From the material below, reproduce exactly the stretch of lines that begins with the line holding "purple diamond: (70, 38) -> (69, 51), moved" and ends with the line holding "black ellipse: (51, 20) -> (47, 30), moved", skipping the pictures.
- - - - - - -
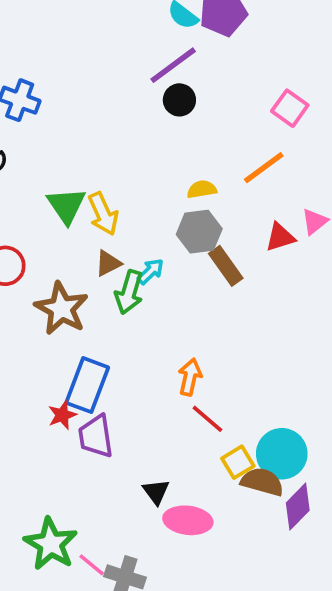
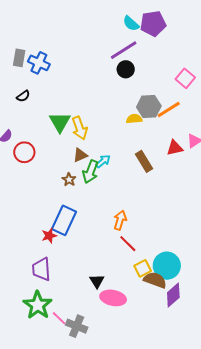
gray hexagon: (199, 232) -> (149, 106), moved
brown star: (61, 309) -> (69, 180), moved, size x0.5
purple trapezoid: (96, 436) -> (41, 269), moved

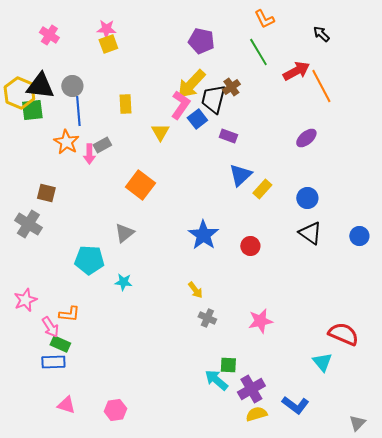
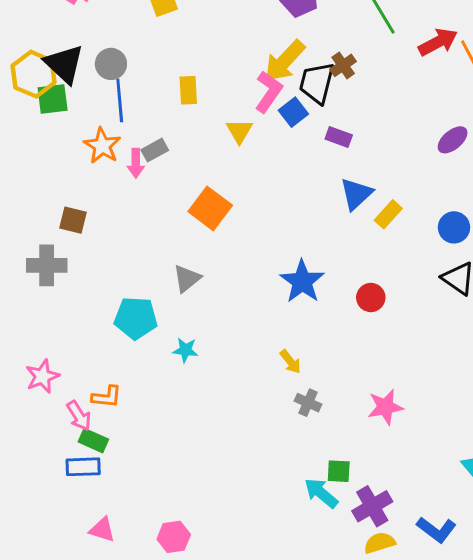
black triangle: (40, 86) -> (64, 64), turned 36
gray cross: (28, 224) -> (47, 265), turned -32

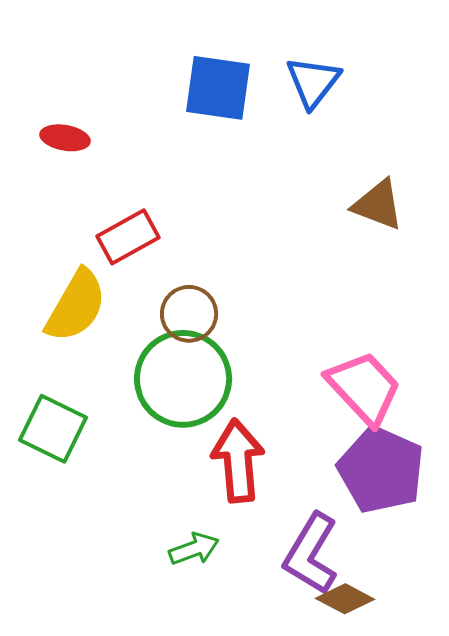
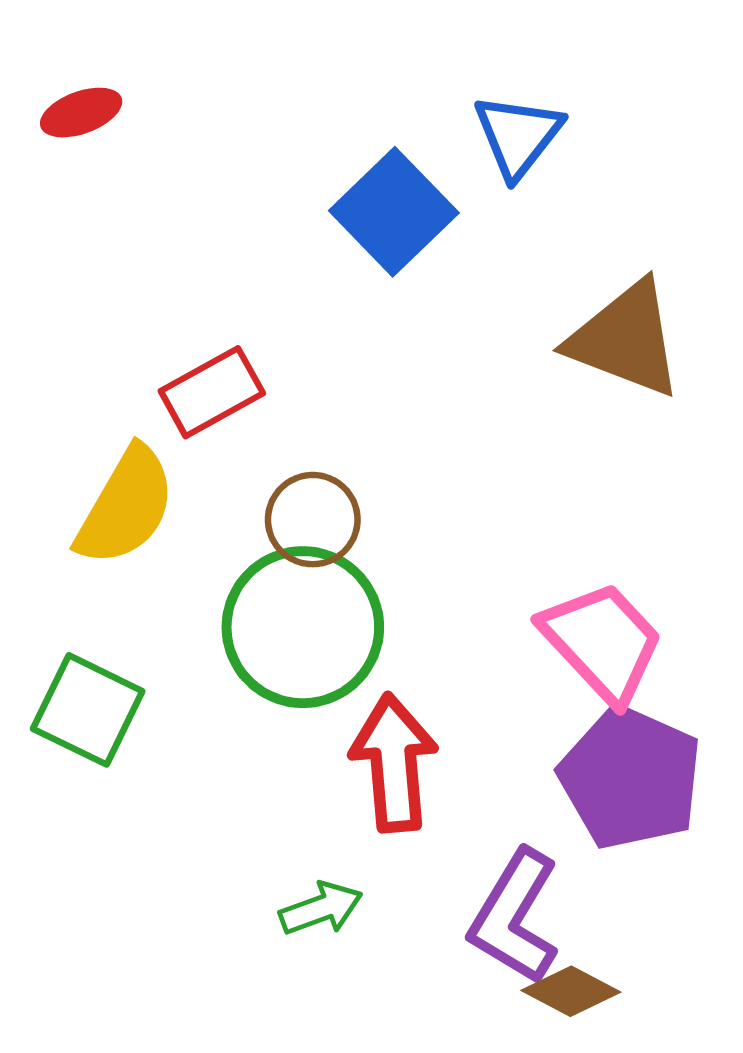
blue square: (218, 88) -> (394, 212), moved, turned 38
red ellipse: (65, 138) -> (81, 113), moved, turned -30
brown triangle: (378, 205) -> (626, 339), size x1.4

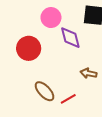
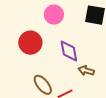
purple diamond: (70, 38) -> (69, 51), moved

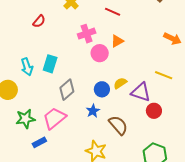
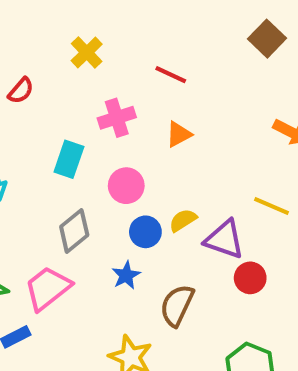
pink circle: (100, 53) -> (126, 186), moved
cyan rectangle: (50, 64) -> (69, 159), moved
brown semicircle: (118, 125) -> (177, 305), turned -115

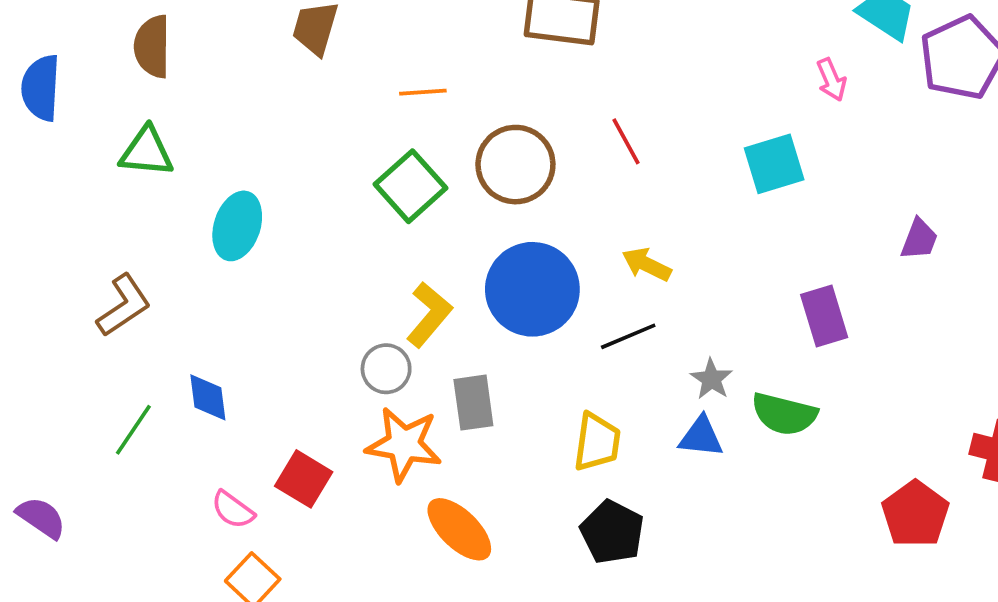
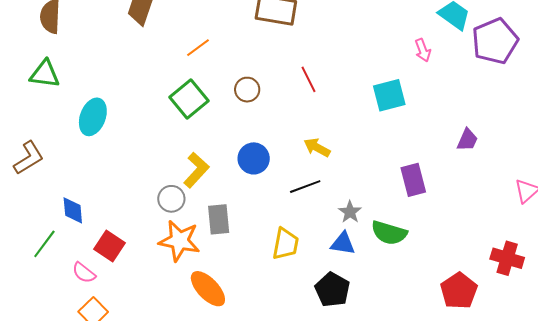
orange line: (423, 92) -> (198, 48), turned -35
brown circle: (515, 165) -> (247, 90), size x0.6
blue circle: (532, 289) -> (254, 158), size x0.6
green line: (133, 430) -> (44, 244), moved
red square: (304, 479) -> (110, 246), moved
black pentagon: (612, 532) -> (332, 290), moved

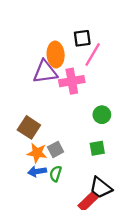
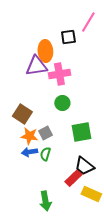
pink line: (93, 55) -> (88, 22), moved
green circle: (102, 115) -> (62, 103), moved
green square: (97, 148) -> (81, 132), size x1.5

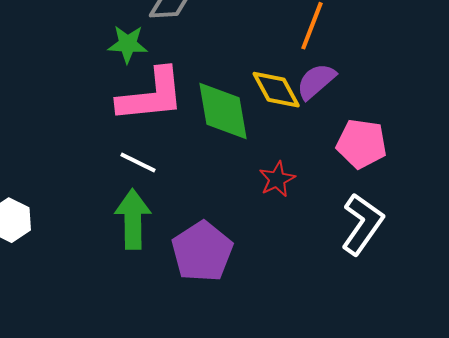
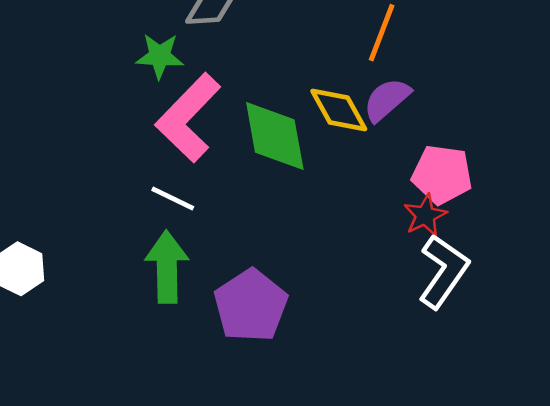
pink L-shape: (151, 95) -> (188, 118), turned 140
red star: (277, 179) -> (425, 215), moved

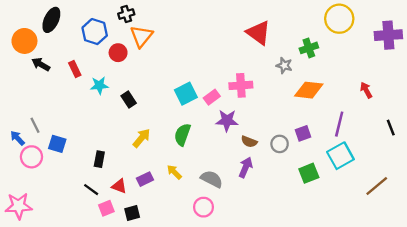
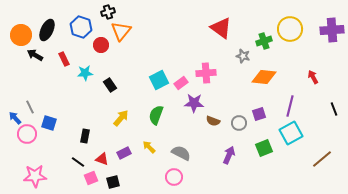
yellow circle: (339, 19) -> (290, 29), moved
black ellipse: (51, 20) -> (47, 30), moved
purple arrow: (246, 167) -> (229, 155), moved
pink star: (19, 206) -> (35, 176), moved

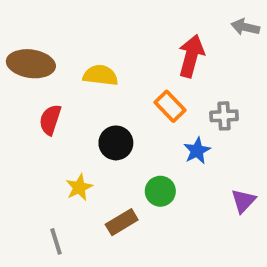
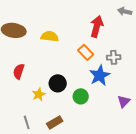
red semicircle: (50, 120) -> (19, 71), moved
black circle: (116, 143) -> (58, 83), moved
blue star: (197, 151) -> (100, 75), size x1.5
brown rectangle: (122, 222) -> (55, 122), moved

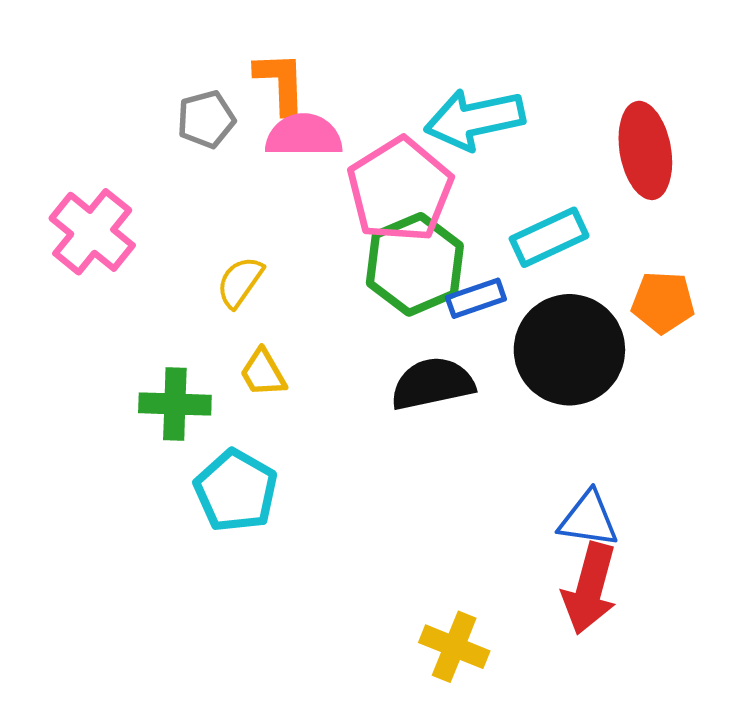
- - - - - - -
# Output
purple diamond: (70, 38) -> (69, 51), moved

pink circle: (100, 53) -> (126, 186), moved
cyan rectangle: (50, 64) -> (69, 159), moved
brown semicircle: (118, 125) -> (177, 305), turned -115

orange line: (423, 92) -> (198, 48), turned -35
brown circle: (515, 165) -> (247, 90), size x0.6
blue circle: (532, 289) -> (254, 158), size x0.6
green line: (133, 430) -> (44, 244), moved
red square: (304, 479) -> (110, 246), moved
black pentagon: (612, 532) -> (332, 290), moved

pink line: (93, 55) -> (88, 22), moved
green circle: (102, 115) -> (62, 103), moved
green square: (97, 148) -> (81, 132), size x1.5

pink L-shape: (151, 95) -> (188, 118), turned 140
red star: (277, 179) -> (425, 215), moved

yellow circle: (339, 19) -> (290, 29), moved
black ellipse: (51, 20) -> (47, 30), moved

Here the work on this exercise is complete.